PROBLEM TO WORK ON: Beginning with the first entry, set down each one exactly as shown.

Records from a dataset:
• • • • •

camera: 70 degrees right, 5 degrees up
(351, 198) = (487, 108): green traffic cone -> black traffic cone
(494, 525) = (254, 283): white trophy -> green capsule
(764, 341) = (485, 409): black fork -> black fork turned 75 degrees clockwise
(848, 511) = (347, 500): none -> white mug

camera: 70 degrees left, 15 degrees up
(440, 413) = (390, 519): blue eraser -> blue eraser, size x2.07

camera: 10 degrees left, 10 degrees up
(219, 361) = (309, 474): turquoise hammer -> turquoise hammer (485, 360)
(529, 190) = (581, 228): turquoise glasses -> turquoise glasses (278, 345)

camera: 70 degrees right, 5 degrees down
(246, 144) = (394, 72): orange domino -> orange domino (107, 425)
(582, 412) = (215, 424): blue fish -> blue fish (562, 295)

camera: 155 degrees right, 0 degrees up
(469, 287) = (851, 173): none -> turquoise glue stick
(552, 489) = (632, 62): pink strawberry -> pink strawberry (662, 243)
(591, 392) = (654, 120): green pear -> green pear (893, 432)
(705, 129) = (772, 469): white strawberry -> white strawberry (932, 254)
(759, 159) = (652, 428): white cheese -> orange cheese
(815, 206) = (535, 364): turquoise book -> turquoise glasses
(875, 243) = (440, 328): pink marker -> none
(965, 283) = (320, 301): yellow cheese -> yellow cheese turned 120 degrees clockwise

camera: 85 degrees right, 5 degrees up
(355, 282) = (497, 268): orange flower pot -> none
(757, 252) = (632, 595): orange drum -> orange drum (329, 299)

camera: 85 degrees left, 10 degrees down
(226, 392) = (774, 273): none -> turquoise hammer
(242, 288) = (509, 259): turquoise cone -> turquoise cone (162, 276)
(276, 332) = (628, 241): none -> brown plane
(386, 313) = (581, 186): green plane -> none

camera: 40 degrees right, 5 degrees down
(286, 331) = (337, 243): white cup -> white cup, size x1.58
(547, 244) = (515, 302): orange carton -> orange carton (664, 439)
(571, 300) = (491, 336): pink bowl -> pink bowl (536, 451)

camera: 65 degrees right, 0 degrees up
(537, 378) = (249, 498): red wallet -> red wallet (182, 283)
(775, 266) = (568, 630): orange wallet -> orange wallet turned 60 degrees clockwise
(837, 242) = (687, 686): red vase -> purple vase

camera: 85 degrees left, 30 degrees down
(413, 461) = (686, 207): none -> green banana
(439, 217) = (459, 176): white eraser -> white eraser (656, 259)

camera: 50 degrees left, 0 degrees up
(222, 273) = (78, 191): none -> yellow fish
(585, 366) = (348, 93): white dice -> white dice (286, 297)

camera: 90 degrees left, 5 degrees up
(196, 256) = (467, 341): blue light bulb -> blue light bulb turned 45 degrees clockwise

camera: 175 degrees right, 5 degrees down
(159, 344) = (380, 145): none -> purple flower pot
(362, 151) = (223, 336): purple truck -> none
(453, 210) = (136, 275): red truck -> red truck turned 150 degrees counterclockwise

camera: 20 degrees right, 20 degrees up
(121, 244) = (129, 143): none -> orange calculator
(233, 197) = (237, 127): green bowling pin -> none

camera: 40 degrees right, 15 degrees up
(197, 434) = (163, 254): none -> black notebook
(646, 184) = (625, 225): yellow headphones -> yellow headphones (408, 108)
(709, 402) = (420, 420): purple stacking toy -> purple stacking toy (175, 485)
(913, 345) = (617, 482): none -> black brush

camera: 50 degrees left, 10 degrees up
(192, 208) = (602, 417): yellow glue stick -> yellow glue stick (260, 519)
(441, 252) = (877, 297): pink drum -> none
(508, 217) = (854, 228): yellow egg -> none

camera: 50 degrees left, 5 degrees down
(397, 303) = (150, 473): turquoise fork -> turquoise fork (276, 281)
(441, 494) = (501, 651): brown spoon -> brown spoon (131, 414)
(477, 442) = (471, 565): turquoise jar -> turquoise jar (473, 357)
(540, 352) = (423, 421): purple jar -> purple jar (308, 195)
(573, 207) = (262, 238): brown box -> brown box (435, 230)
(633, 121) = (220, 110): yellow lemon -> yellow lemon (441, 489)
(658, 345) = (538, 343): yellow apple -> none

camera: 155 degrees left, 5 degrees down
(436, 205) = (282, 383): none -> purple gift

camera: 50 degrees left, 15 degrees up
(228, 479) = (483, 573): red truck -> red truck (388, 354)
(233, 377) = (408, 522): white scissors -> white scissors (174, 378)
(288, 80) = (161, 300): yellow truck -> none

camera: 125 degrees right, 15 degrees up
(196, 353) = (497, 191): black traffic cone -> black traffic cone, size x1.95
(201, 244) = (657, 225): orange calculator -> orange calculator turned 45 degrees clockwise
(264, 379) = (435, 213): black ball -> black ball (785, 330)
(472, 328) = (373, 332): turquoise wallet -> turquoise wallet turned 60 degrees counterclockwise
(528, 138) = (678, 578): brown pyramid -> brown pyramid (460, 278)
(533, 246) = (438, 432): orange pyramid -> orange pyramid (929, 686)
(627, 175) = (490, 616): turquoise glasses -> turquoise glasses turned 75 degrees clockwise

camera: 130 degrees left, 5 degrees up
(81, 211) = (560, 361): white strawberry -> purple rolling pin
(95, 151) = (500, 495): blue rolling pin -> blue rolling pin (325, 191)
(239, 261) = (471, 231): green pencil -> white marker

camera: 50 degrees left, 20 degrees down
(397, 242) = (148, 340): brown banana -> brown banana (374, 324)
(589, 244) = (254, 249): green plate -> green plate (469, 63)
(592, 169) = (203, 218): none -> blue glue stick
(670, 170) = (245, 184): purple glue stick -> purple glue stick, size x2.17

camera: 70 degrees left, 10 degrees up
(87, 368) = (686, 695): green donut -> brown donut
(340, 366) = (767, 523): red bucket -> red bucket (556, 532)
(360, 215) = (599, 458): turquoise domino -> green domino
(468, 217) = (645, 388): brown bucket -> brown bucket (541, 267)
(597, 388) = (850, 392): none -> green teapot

• • • • •

SOLUTION TO THE PROBLEM:
camera: 70 degrees right, 5 degrees up
(351, 198) = (487, 108): green traffic cone -> black traffic cone
(494, 525) = (254, 283): white trophy -> green capsule
(764, 341) = (485, 409): black fork -> black fork turned 75 degrees clockwise
(848, 511) = (347, 500): none -> white mug

camera: 70 degrees left, 15 degrees up
(440, 413) = (390, 519): blue eraser -> blue eraser, size x2.07

camera: 10 degrees left, 10 degrees up
(219, 361) = (309, 474): turquoise hammer -> turquoise hammer (485, 360)
(529, 190) = (581, 228): turquoise glasses -> turquoise glasses (278, 345)

camera: 70 degrees right, 5 degrees down
(246, 144) = (394, 72): orange domino -> orange domino (107, 425)
(582, 412) = (215, 424): blue fish -> blue fish (562, 295)

camera: 155 degrees right, 0 degrees up
(469, 287) = (851, 173): none -> turquoise glue stick
(552, 489) = (632, 62): pink strawberry -> pink strawberry (662, 243)
(591, 392) = (654, 120): green pear -> green pear (893, 432)
(705, 129) = (772, 469): white strawberry -> white strawberry (932, 254)
(759, 159) = (652, 428): white cheese -> orange cheese
(815, 206) = (535, 364): turquoise book -> turquoise glasses
(875, 243) = (440, 328): pink marker -> none
(965, 283) = (320, 301): yellow cheese -> yellow cheese turned 120 degrees clockwise

camera: 85 degrees right, 5 degrees up
(355, 282) = (497, 268): orange flower pot -> none
(757, 252) = (632, 595): orange drum -> orange drum (329, 299)

camera: 85 degrees left, 10 degrees down
(226, 392) = (774, 273): none -> turquoise hammer
(242, 288) = (509, 259): turquoise cone -> turquoise cone (162, 276)
(276, 332) = (628, 241): none -> brown plane
(386, 313) = (581, 186): green plane -> none

camera: 40 degrees right, 5 degrees down
(286, 331) = (337, 243): white cup -> white cup, size x1.58
(547, 244) = (515, 302): orange carton -> orange carton (664, 439)
(571, 300) = (491, 336): pink bowl -> pink bowl (536, 451)

camera: 65 degrees right, 0 degrees up
(537, 378) = (249, 498): red wallet -> red wallet (182, 283)
(775, 266) = (568, 630): orange wallet -> orange wallet turned 60 degrees clockwise
(837, 242) = (687, 686): red vase -> purple vase

camera: 85 degrees left, 30 degrees down
(413, 461) = (686, 207): none -> green banana
(439, 217) = (459, 176): white eraser -> white eraser (656, 259)

camera: 50 degrees left, 0 degrees up
(222, 273) = (78, 191): none -> yellow fish
(585, 366) = (348, 93): white dice -> white dice (286, 297)

camera: 90 degrees left, 5 degrees up
(196, 256) = (467, 341): blue light bulb -> blue light bulb turned 45 degrees clockwise

camera: 175 degrees right, 5 degrees down
(159, 344) = (380, 145): none -> purple flower pot
(362, 151) = (223, 336): purple truck -> none
(453, 210) = (136, 275): red truck -> red truck turned 150 degrees counterclockwise

camera: 20 degrees right, 20 degrees up
(121, 244) = (129, 143): none -> orange calculator
(233, 197) = (237, 127): green bowling pin -> none

camera: 40 degrees right, 15 degrees up
(197, 434) = (163, 254): none -> black notebook
(646, 184) = (625, 225): yellow headphones -> yellow headphones (408, 108)
(709, 402) = (420, 420): purple stacking toy -> purple stacking toy (175, 485)
(913, 345) = (617, 482): none -> black brush

camera: 50 degrees left, 10 degrees up
(192, 208) = (602, 417): yellow glue stick -> yellow glue stick (260, 519)
(441, 252) = (877, 297): pink drum -> none
(508, 217) = (854, 228): yellow egg -> none

camera: 50 degrees left, 5 degrees down
(397, 303) = (150, 473): turquoise fork -> turquoise fork (276, 281)
(441, 494) = (501, 651): brown spoon -> brown spoon (131, 414)
(477, 442) = (471, 565): turquoise jar -> turquoise jar (473, 357)
(540, 352) = (423, 421): purple jar -> purple jar (308, 195)
(573, 207) = (262, 238): brown box -> brown box (435, 230)
(633, 121) = (220, 110): yellow lemon -> yellow lemon (441, 489)
(658, 345) = (538, 343): yellow apple -> none

camera: 155 degrees left, 5 degrees down
(436, 205) = (282, 383): none -> purple gift

camera: 50 degrees left, 15 degrees up
(228, 479) = (483, 573): red truck -> red truck (388, 354)
(233, 377) = (408, 522): white scissors -> white scissors (174, 378)
(288, 80) = (161, 300): yellow truck -> none

camera: 125 degrees right, 15 degrees up
(196, 353) = (497, 191): black traffic cone -> black traffic cone, size x1.95
(201, 244) = (657, 225): orange calculator -> orange calculator turned 45 degrees clockwise
(264, 379) = (435, 213): black ball -> black ball (785, 330)
(472, 328) = (373, 332): turquoise wallet -> turquoise wallet turned 60 degrees counterclockwise
(528, 138) = (678, 578): brown pyramid -> brown pyramid (460, 278)
(533, 246) = (438, 432): orange pyramid -> orange pyramid (929, 686)
(627, 175) = (490, 616): turquoise glasses -> turquoise glasses turned 75 degrees clockwise

camera: 130 degrees left, 5 degrees up
(81, 211) = (560, 361): white strawberry -> purple rolling pin
(95, 151) = (500, 495): blue rolling pin -> blue rolling pin (325, 191)
(239, 261) = (471, 231): green pencil -> white marker

camera: 50 degrees left, 20 degrees down
(397, 242) = (148, 340): brown banana -> brown banana (374, 324)
(589, 244) = (254, 249): green plate -> green plate (469, 63)
(592, 169) = (203, 218): none -> blue glue stick
(670, 170) = (245, 184): purple glue stick -> purple glue stick, size x2.17

camera: 70 degrees left, 10 degrees up
(87, 368) = (686, 695): green donut -> brown donut
(340, 366) = (767, 523): red bucket -> red bucket (556, 532)
(360, 215) = (599, 458): turquoise domino -> green domino
(468, 217) = (645, 388): brown bucket -> brown bucket (541, 267)
(597, 388) = (850, 392): none -> green teapot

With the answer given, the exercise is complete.